(Stored entries)

————

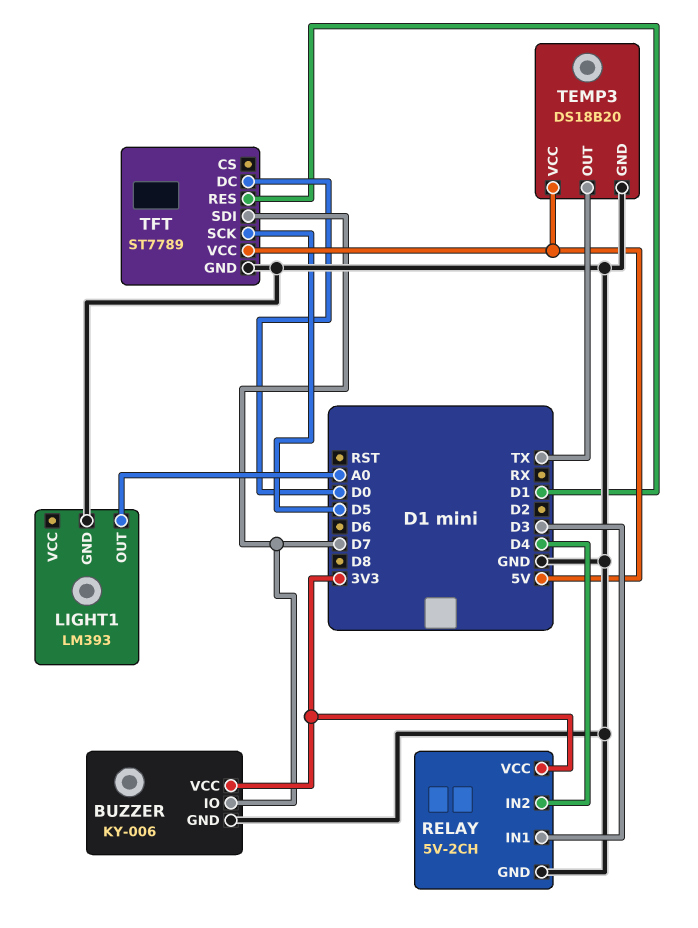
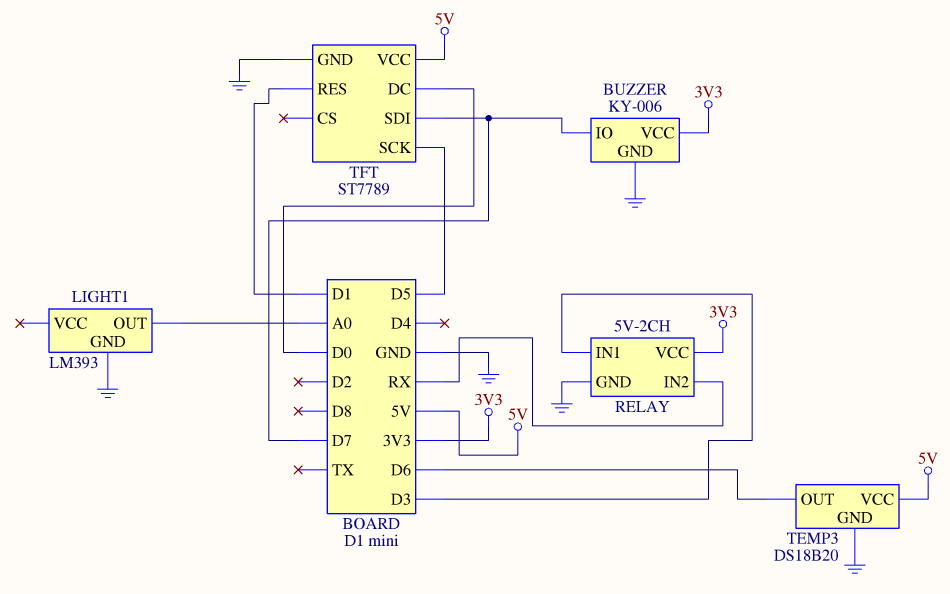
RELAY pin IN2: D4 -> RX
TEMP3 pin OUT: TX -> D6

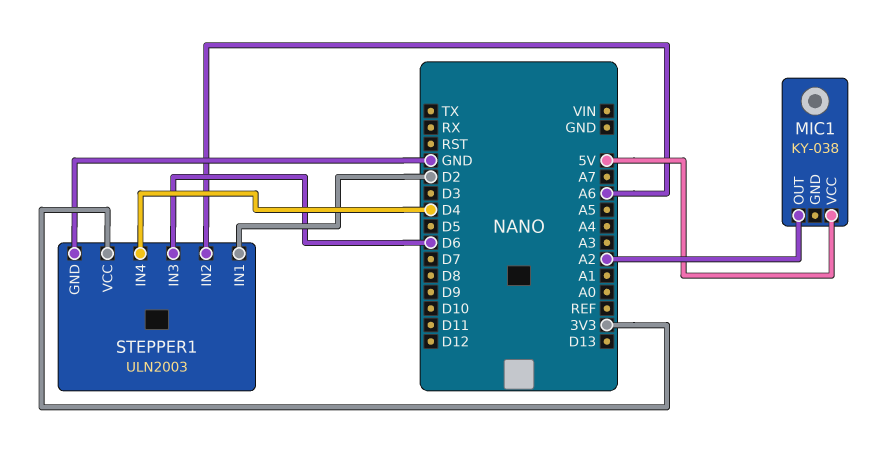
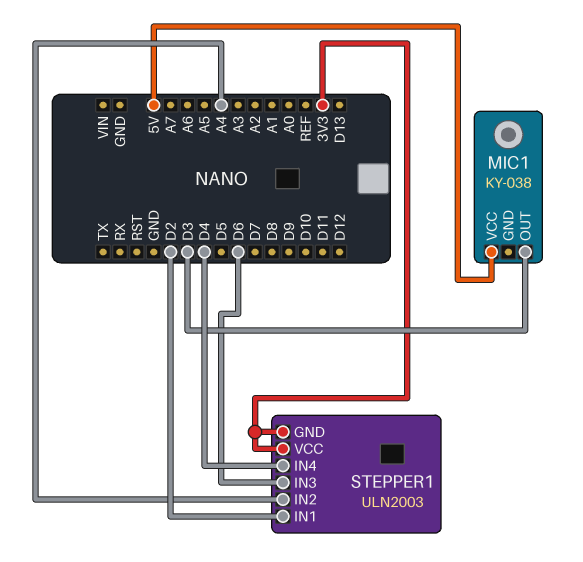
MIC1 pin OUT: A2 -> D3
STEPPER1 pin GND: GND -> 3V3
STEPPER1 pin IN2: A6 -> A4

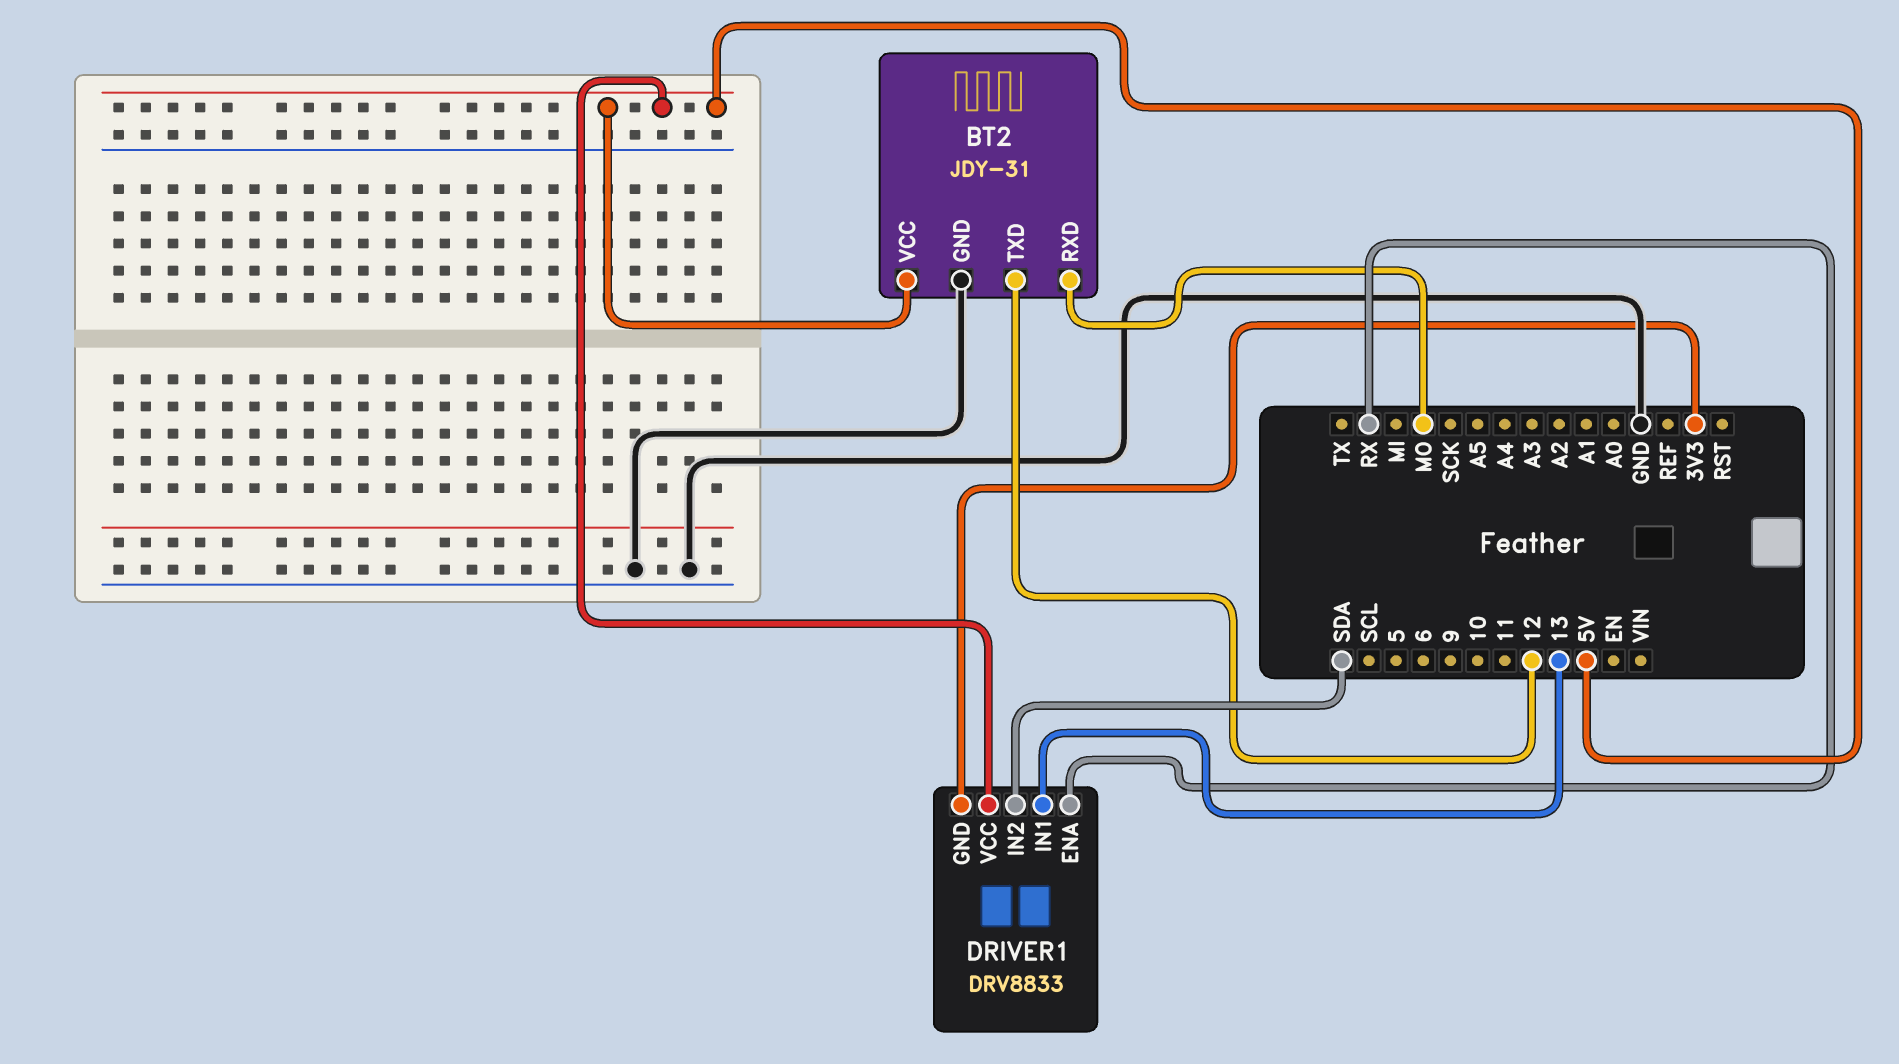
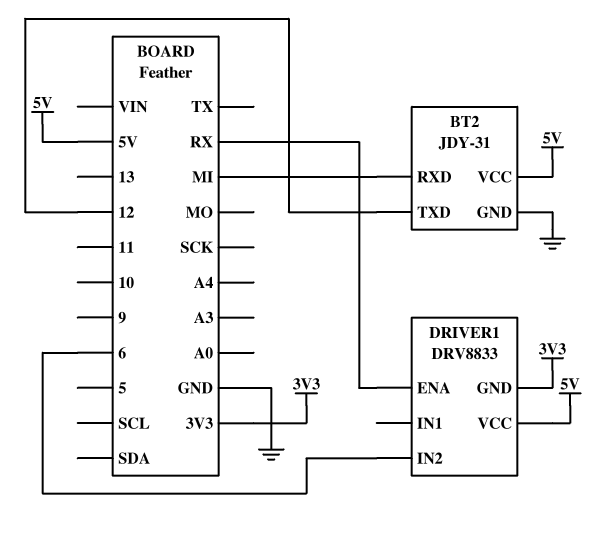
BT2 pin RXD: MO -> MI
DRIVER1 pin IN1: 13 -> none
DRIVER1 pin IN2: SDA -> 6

————

Exercise goal >> All lines from the one containing "BT2 pin RXD: MO -> MI" through the end of the records, both ends included, are to be quoted exactly; please add nothing else.

Exercise result >>
BT2 pin RXD: MO -> MI
DRIVER1 pin IN1: 13 -> none
DRIVER1 pin IN2: SDA -> 6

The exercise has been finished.